→ **Data under study**
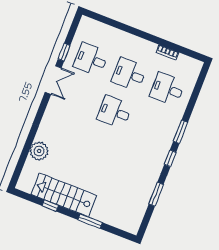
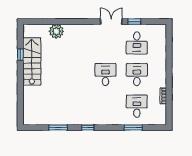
desk: (91, 59) -> (137, 43), turned 180
double door: (53, 80) -> (111, 22), swing flipped
window: (181, 132) -> (133, 128), moved
window: (90, 221) -> (20, 88), removed

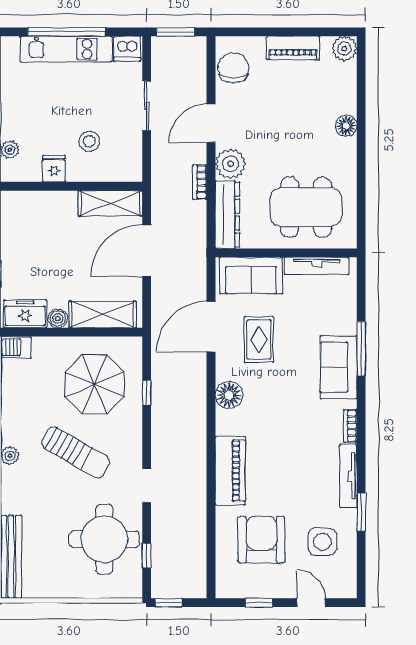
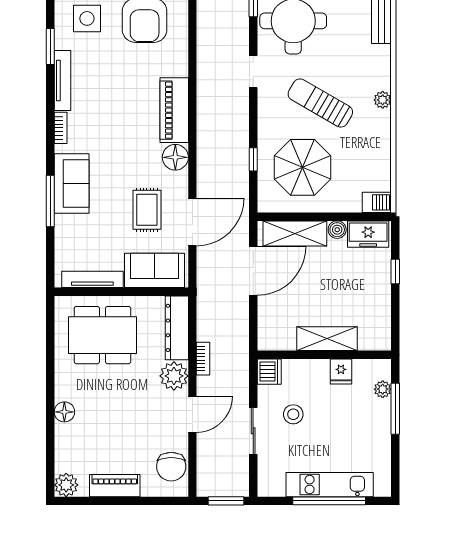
dishwasher: (127, 49) -> (269, 372), moved, turned 90
stool: (89, 141) -> (293, 414), moved
shelving: (110, 203) -> (327, 339), moved
door: (147, 251) -> (253, 271), moved
piano: (230, 471) -> (174, 110), moved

→ **Task directions**
Above are the records; report each line in them that includes the word "turned".

→ **Answer box**
desk: (91, 59) -> (137, 43), turned 180
dishwasher: (127, 49) -> (269, 372), moved, turned 90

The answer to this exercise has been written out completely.